* [Required task] Collect every line of the records that contains the string "kern", treating uppercase and lowercase letters as different.

(Collected data)
┄┄┄┄┄┄┄┄┄┄
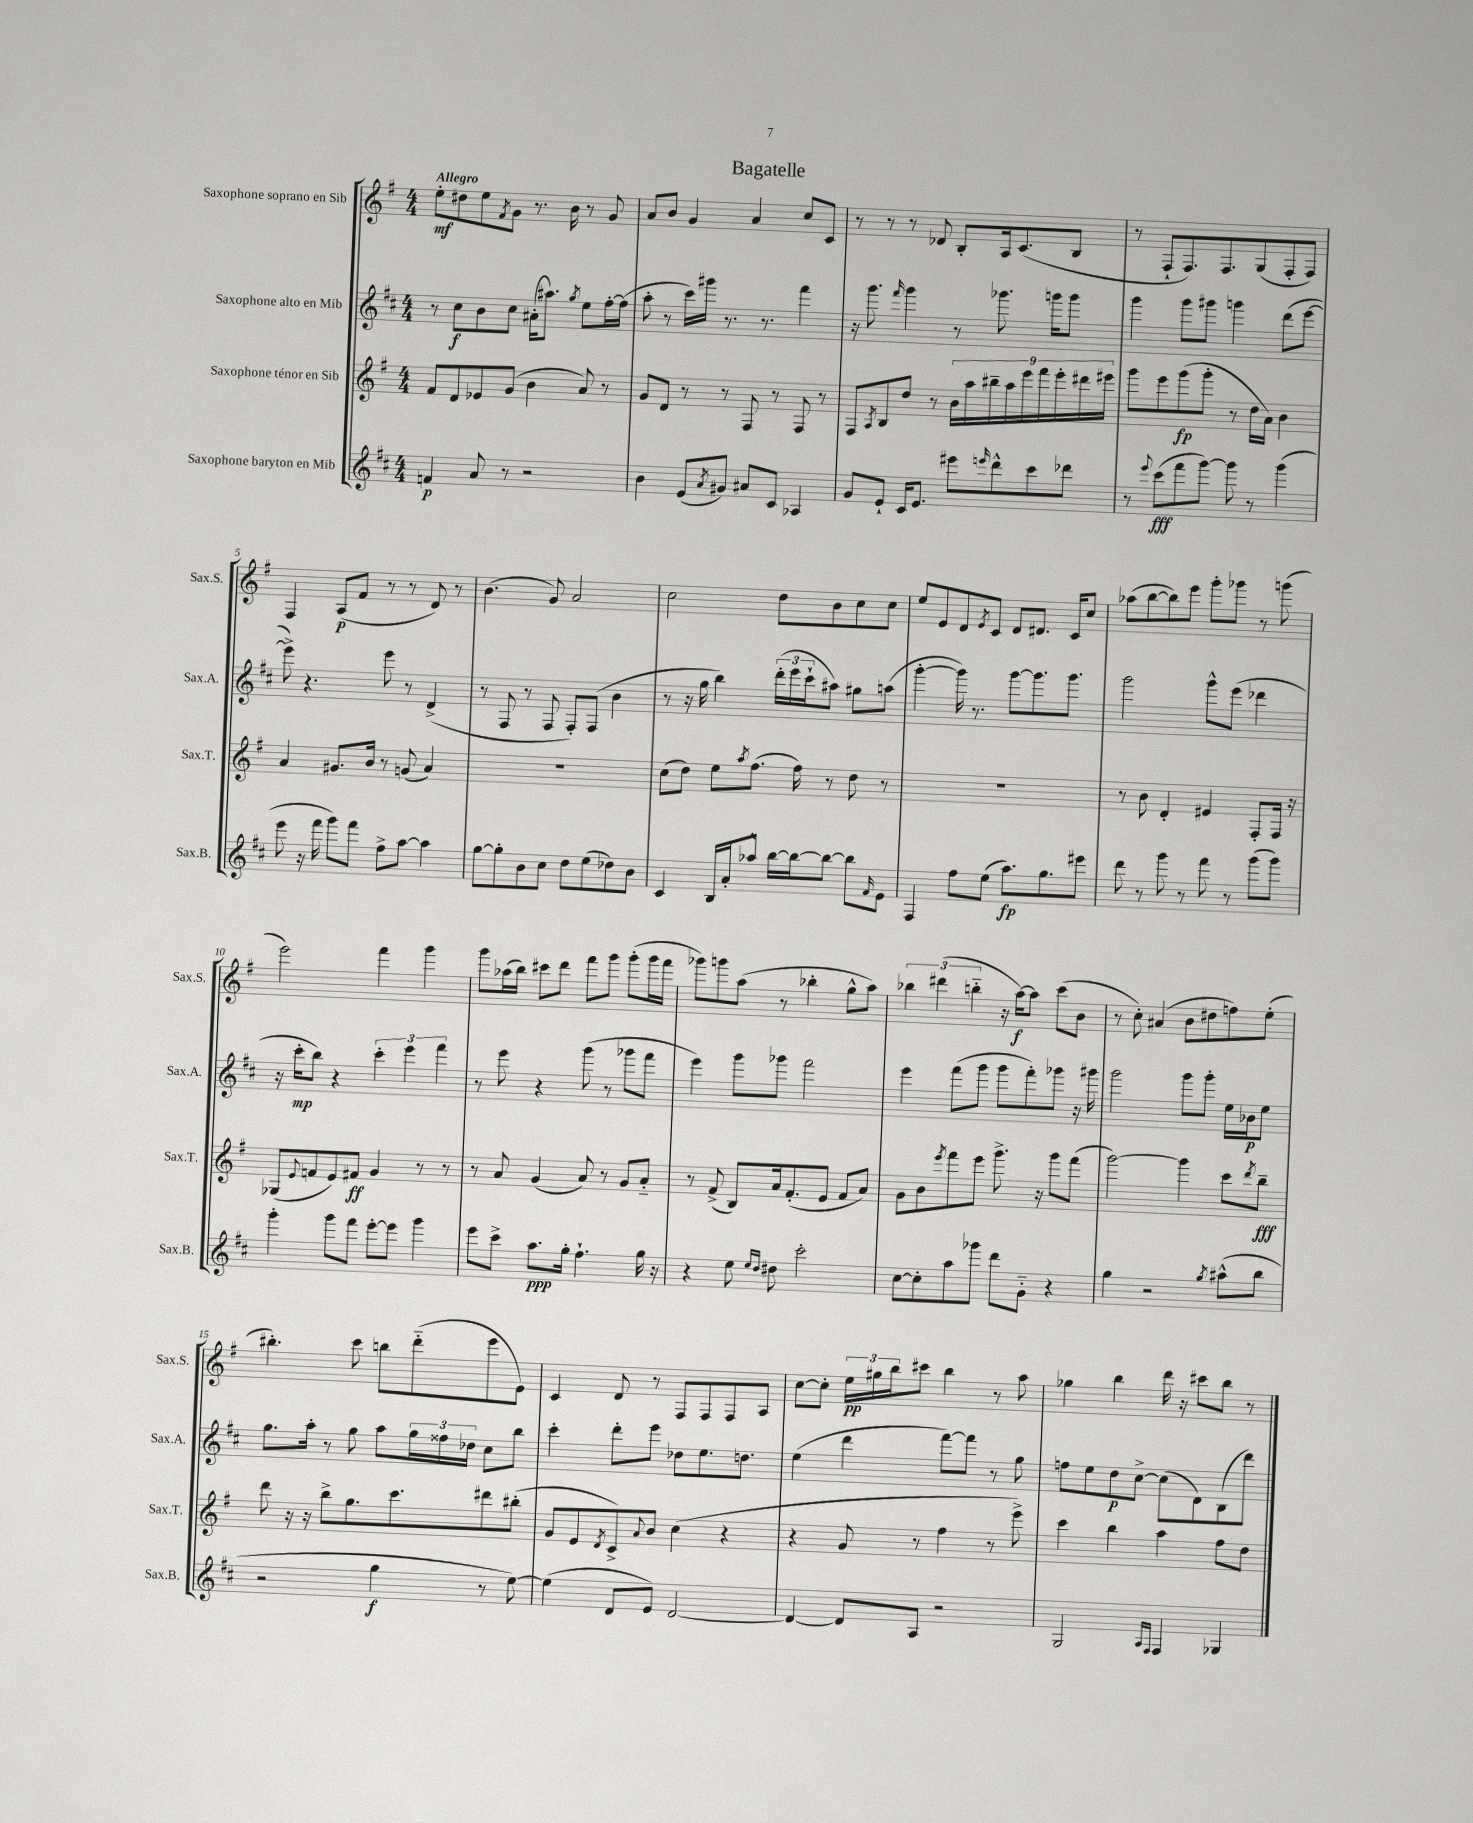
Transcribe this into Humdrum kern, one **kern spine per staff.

**kern	**dynam	**kern	**dynam	**kern	**dynam	**kern	**dynam
*part4	*part4	*part3	*part3	*part2	*part2	*part1	*part1
*staff4	*staff4	*staff3	*staff3	*staff2	*staff2	*staff1	*staff1
*I"Saxophone baryton en Mib	*	*I"Saxophone ténor en Sib	*	*I"Saxophone alto en Mib	*	*I"Saxophone soprano en Sib	*
*I'Sax.B.	*	*I'Sax.T.	*	*I'Sax.A.	*	*I'Sax.S.	*
*clefG2	*	*clefG2	*	*clefG2	*	*clefG2	*
*k[f#c#]	*	*k[f#]	*	*k[f#c#]	*	*k[f#]	*
*M4/4	*	*M4/4	*	*M4/4	*	*M4/4	*
=1	=1	=1	=1	=1	=1	=1	=1
!	!	!	!	!	!	!LO:TX:a:B:t=Allegro	!
4fn/	p	8f#/L	.	8r	.	8ee'\L	mf
.	.	8d/	.	8cc#\L	f	8dd#X\	.
8a/	.	8e-X/	.	8b\	.	8ee\	.
.	.	.	.	.	.	8qf#/	.
8r	.	(8g/J	.	8cc#\J	.	8g\J	.
2r	.	4b\	.	(16a#X'\KL	.	8.r	.
.	.	.	.	8.aa#X\J)	.	.	.
.	.	.	.	.	.	16b\	.
.	.	.	.	8qgg/	.	.	.
.	.	8a/)	.	8ee\L	.	8r	.
.	.	8r	.	[16ff#'\L	.	8g/	.
.	.	.	.	(16ff#\JJ]	.	.	.
=2	=2	=2	=2	=2	=2	=2	=2
4b\	.	8g/L	.	8aa'\	.	8a/L	.
.	.	8d/J	.	8r	.	8b/J	.
(8e/L	.	8r	.	16ccc#\LL)	.	4g/	.
.	.	.	.	16ggg#X\JJ	.	.	.
8qa/	.	.	.	.	.	.	.
8g#X/J)	.	8r	.	8.r	.	.	.
8a#X/L	.	8F#/	.	.	.	4a/	.
.	.	.	.	8.r	.	.	.
8c#/J	.	8r	.	.	.	.	.
4A-X/	.	8F#/	.	4fff#\	.	8cc/L	.
.	.	8r	.	.	.	8c/J	.
=3	=3	=3	=3	=3	=3	=3	=3
8g/L	.	8F#/L	.	16r	.	8r	.
.	.	.	.	8.ggg\	.	.	.
.	.	8qA/	.	.	.	.	.
8e`/J	.	8B/	.	.	.	8r	.
.	.	.	.	16qqfff#/	.	.	.
16c#/KL	.	8dd/J	.	4ggg\	.	8r	.
8.e/J	.	.	.	.	.	.	.
.	.	8r	.	.	.	8d-X/	.
8eee#X\L	.	18b\LL	.	8r	.	8B'/L	.
.	.	18aa\	.	.	.	.	.
.	.	18bb#X~\	.	.	.	.	.
16qqeeen/	.	.	.	.	.	.	.
8ddd^^\	.	.	.	8.ggg-X\	.	16A/k	.
.	.	18aa\	.	.	.	.	.
.	.	.	.	.	.	(8.c/	.
.	.	18eee\	.	.	.	.	.
8ccc#\	.	.	.	.	.	.	.
.	.	18fff#\	.	.	.	.	.
.	.	.	.	16gggn\KL	.	.	.
.	.	18eee'\	.	.	.	.	.
8ddd-X\J	.	.	.	8ggg\J	.	8B/J	.
.	.	18ddd#X\	.	.	.	.	.
.	.	18eee#X\JJ	.	.	.	.	.
=4	=4	=4	=4	=4	=4	=4	=4
8r	.	8ggg\L	.	4ggg\	.	8r	.
8qqeee/	.	.	.	.	.	.	.
(8ccc#\L	fff	8eee\	.	.	.	8F#`/L	.
8fff#\	.	(8ggg\	fp	8ggg\L	.	8.F#/)	.
[8ggg\J)	.	8ggg'\J	.	8ggg#X\J	.	.	.
.	.	.	.	.	.	8.F#/	.
8ggg\]	.	8r	.	4gggn\	.	.	.
8r	.	16dd\LL	.	.	.	(8G/	.
.	.	16a\JJ)	.	.	.	.	.
(4ggg\	.	4b\	.	(8ddd\L	.	8F#'/	.
.	.	.	.	[8eee\J	.	8F#/J)	.
!!LO:LB:g=z
=5	=5	=5	=5	=5	=5	=5	=5
8eee\	.	4a/	.	8eee^\])	.	4F#/	.
16r	.	.	.	4.r	.	.	.
16fff#\	.	.	.	.	.	.	.
8ggg\L)	.	8.g#X/L	.	.	.	(8A/L	p
8fff#\J	.	.	.	.	.	8f#/J	.
.	.	16b/Jk	.	.	.	.	.
8ff#^\L	.	8r	.	8eee\	.	8r	.
[8aa\J	.	(8gn/	.	8r	.	8r	.
4aa\]	.	4a/)	.	(4d^/	.	8d/)	.
.	.	.	.	.	.	8r	.
=6	=6	=6	=6	=6	=6	=6	=6
[8gg\L	.	1r	.	8r	.	(4.b\	.
8gg'\]	.	.	.	8F#/	.	.	.
8b\	.	.	.	8r	.	.	.
8cc#\J	.	.	.	8F#/	.	8g/)	.
8dd\L	.	.	.	8F#'/L)	.	2a/	.
(8ee\	.	.	.	(8F#/J	.	.	.
8dd-X\)	.	.	.	4b\	.	.	.
8b\J	.	.	.	.	.	.	.
=7	=7	=7	=7	=7	=7	=7	=7
4c#/	.	(8cc\L	.	8r	.	2cc\	.
.	.	8dd\J)	.	16r	.	.	.
.	.	.	.	16gg\	.	.	.
16B/LL	.	8ee\L	.	4bb\)	.	.	.
16a'/J	.	.	.	.	.	.	.
.	.	8qaa/	.	.	.	.	.
8aa-X^^/J	.	(8.ff#\J	.	.	.	.	.
[16bb\LL	.	.	.	(24ddd'\LL	.	8dd\L	.
.	.	.	.	24eee\	.	.	.
16bb\J_	.	16ff#\)	.	.	.	.	.
.	.	.	.	24ccc#`\J	.	.	.
8bb\J_	.	8r	.	8aa#X\J)	.	8b\	.
8bb\L]	.	8dd\	.	8gg#X\L	.	8cc\	.
16qqf#/	.	.	.	.	.	.	.
8e\J	.	8r	.	(8aan\J	.	8cc\J	.
=8	=8	=8	=8	=8	=8	=8	=8
4F#/	.	1r	.	[4ggg'\	.	8ee/L	.
.	.	.	.	.	.	8e/	.
8ff#\L	.	.	.	16ggg\])	.	8d/	.
.	.	.	.	8.r	.	.	.
.	.	.	.	.	.	8qe/	.
(8ee\J	.	.	.	.	.	8c/J	.
8.aa\L)	fp	.	.	[8ggg\L	.	8d/L	.
.	.	.	.	8.ggg\]	.	8.d#X/J	.
8.gg\	.	.	.	.	.	.	.
.	.	.	.	8.ggg\J	.	16c/KL	.
8eee#X\J	.	.	.	.	.	8cc/J	.
=9	=9	=9	=9	=9	=9	=9	=9
8ddd\	.	8r	.	2ggg\	.	(8aa-X\L	.
8r	.	8b\	.	.	.	[8bb\	.
8ggg\	.	4d'/	.	.	.	8bb\])	.
8r	.	.	.	.	.	8eee\J	.
8fff#\	.	4e#X/	.	8ggg^^\L	.	8ggg'\L	.
8r	.	.	.	(8eee\J	.	8ggg-X\J	.
(8ggg\L	.	8F#'/L	.	4ddd-X\	.	8r	.
8ggg\J)	.	16F#/Jk	.	.	.	(8gggn\	.
.	.	16r	.	.	.	.	.
!!LO:LB:g=z
=10	=10	=10	=10	=10	=10	=10	=10
4ggg'\	.	(8G-X/L	.	16r	.	2eee\)	.
.	.	.	.	16ccc#'\KL	mp	.	.
.	.	8qqe/	.	.	.	.	.
.	.	8fn/	.	8bb\J)	.	.	.
8ggg\L	.	8e/)	.	4r	.	.	.
8fff#\J	.	8f#X/J	ff	.	.	.	.
[8eee'\L	.	4g/	.	6ccc#'\	.	4fff#\	.
8eee\J]	.	.	.	.	.	.	.
.	.	.	.	6eee\	.	.	.
4ggg\	.	8r	.	.	.	4ggg\	.
.	.	.	.	6fff#\	.	.	.
.	.	8r	.	.	.	.	.
=11	=11	=11	=11	=11	=11	=11	=11
8eee\L	.	8r	.	8r	.	8ggg\L	.
8ccc#^\J	.	8a/	.	8eee\	.	(16aa-X\L	.
.	.	.	.	.	.	16bb\JJ)	.
8.aa\L	ppp	(4g/	.	4r	.	8ccc#X\L	.
.	.	.	.	.	.	8ddd\J	.
16gg'\Jk	.	.	.	.	.	.	.
4.ff#`\	.	8a/)	.	(8ggg\	.	8fff#\L	.
.	.	8r	.	8r	.	8ggg\J	.
.	.	8g/L	.	8ggg-X\L	.	(8ggg'\L	.
16gg\	.	8a/J	.	8fff#\J	.	16ggg\L	.
16r	.	.	.	.	.	16fff#\JJ	.
=12	=12	=12	=12	=12	=12	=12	=12
4r	.	8r	.	4eee\)	.	8ggg-X\L)	.
.	.	(8f#^/	.	.	.	8gggn\	.
8ee\	.	8B/L)	.	8ggg\L	.	(8aa\J	.
16qqee/LL	.	.	.	.	.	.	.
16qqdd/JJ	.	.	.	.	.	.	.
8dd#X\	.	16a/k	.	8ggg-X\J	.	8r	.
.	.	(8.f#'/	.	.	.	.	.
2ccc#'\	.	.	.	2fff#\	.	4bb-X'\	.
.	.	8e/J	.	.	.	.	.
.	.	8f#/L	.	.	.	8gg^^\L	.
.	.	8a/J)	.	.	.	8aa\J)	.
=13	=13	=13	=13	=13	=13	=13	=13
[8cc#\L	.	8g\L	.	4eee\	.	6bb-X\	.
8cc#'\]	.	8b\	.	.	.	.	.
.	.	.	.	.	.	(6ddd#X\	.
.	.	8qeee/	.	.	.	.	.
8aa\	.	8fff#\	.	(8fff#\L	.	.	.
.	.	.	.	.	.	6bbn\	.
8ggg-X\J	.	8eee\J	.	8ggg\J	.	.	.
8ddd\L	.	8.ggg^\	.	8ggg\L	.	16r	.
.	.	.	.	.	.	[16aa\KL)	f
8g\J	.	.	.	8fff#'\)	.	8aa\J]	.
.	.	16r	.	.	.	.	.
4r	.	8ggg\L	.	8ggg-X\J	.	(8ccc\L	.
.	.	(8fff#\J	.	16r	.	8b\J	.
.	.	.	.	16ggg#X\	.	.	.
=14	=14	=14	=14	=14	=14	=14	=14
4gg\	.	[2ggg\)	.	2ggg\	.	8r	.
.	.	.	.	.	.	8cc'\)	.
2r	.	.	.	.	.	(4a#X/	.
.	.	4ggg\]	.	8ggg\L	.	8b\L	.
.	.	.	.	8ggg'\J	.	8dd#X\	.
8qgg/	.	.	.	.	.	.	.
(8aa#X^^\L	.	8ccc\L	.	16ee\LL	.	8ffn\)	.
.	.	.	.	16b-X\J	p	.	.
.	.	8qddd/	.	.	.	.	.
8bb\J	.	8bb~\J	fff	8ee\J	.	(8ee'\J	.
!!LO:LB:g=z
=15	=15	=15	=15	=15	=15	=15	=15
2r	.	8ddd\	.	8.gg\L	.	4.bb#X'\)	.
.	.	16r	.	.	.	.	.
.	.	16r	.	16aa'\Jk	.	.	.
.	.	8bb^\L	.	8r	.	.	.
.	.	8.gg\	.	8gg\	.	8ccc\	.
4gg\	f	.	.	8aa\L	.	8bbn\L	.
.	.	8.ccc\	.	.	.	.	.
.	.	.	.	24gg\L	.	(8ddd\	.
.	.	.	.	24ff##X\	.	.	.
.	.	.	.	24dd-X\JJ	.	.	.
8r	.	8ddd#X\	.	8cc#\L	.	8eee\	.
[8ee\)	.	(8bb#X'\J	.	8bb\J	.	8e\J)	.
=16	=16	=16	=16	=16	=16	=16	=16
(4ee\]	.	8g/L	.	4ccc#'\	.	4c/	.
.	.	8e/	.	.	.	.	.
.	.	8qd/	.	.	.	.	.
8d/L	.	8c^/)	.	8ddd'\L	.	8d/	.
.	.	8qqa/	.	.	.	.	.
8e/J)	.	8b/J	.	8eee\J	.	8r	.
[2d/	.	(4cc\	.	8dd-X\L	.	8F#/L	.
.	.	.	.	8.ee\	.	8F#/	.
.	.	4r	.	.	.	8F#/	.
.	.	.	.	8.ddn\J	.	.	.
.	.	.	.	.	.	8A/J	.
=17	=17	=17	=17	=17	=17	=17	=17
4d/_	.	4r	.	(4ee\	.	[8cc\L	.
.	.	.	.	.	.	8cc'\J]	.
8d/L]	.	8g/	.	4ddd\	.	24ee\LL	pp
.	.	.	.	.	.	24gg#X\	.
.	.	.	.	.	.	24bb\J	.
8A/J	.	8r	.	.	.	8ccc#X\J	.
2r	.	4ff#\	.	[8fff#\L)	.	4bb\	.
.	.	.	.	8fff#\J]	.	.	.
.	.	8r	.	8r	.	8r	.
.	.	8eee^\)	.	8gg\	.	8aa\	.
=18	=18	=18	=18	=18	=18	=18	=18
2G/	.	4ccc\	.	8ffn\L	.	4gg-X\	.
.	.	.	.	8ee\	.	.	.
.	.	4bb\	.	8dd\	p	4bb\	.
.	.	.	.	[8cc#^\J	.	.	.
16qqA/LL	.	.	.	.	.	.	.
16qqF#/JJ	.	.	.	.	.	.	.
4F#/	.	4aa\	.	(8cc#\L]	.	16ddd\	.
.	.	.	.	.	.	16r	.
.	.	.	.	8d\)	.	8ccc#X\L	.
4G-X/	.	8ff#\L	.	(8B\	.	8bb\J	.
.	.	8dd\J	.	8ddd\J)	.	8r	.
==	==	==	==	==	==	==	==
*-	*-	*-	*-	*-	*-	*-	*-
┄┄┄┄┄┄┄┄┄┄
* [Task output]
Transcribe this into Humdrum kern, one **kern spine per staff.
**kern	**dynam	**kern	**dynam	**kern	**dynam	**kern	**dynam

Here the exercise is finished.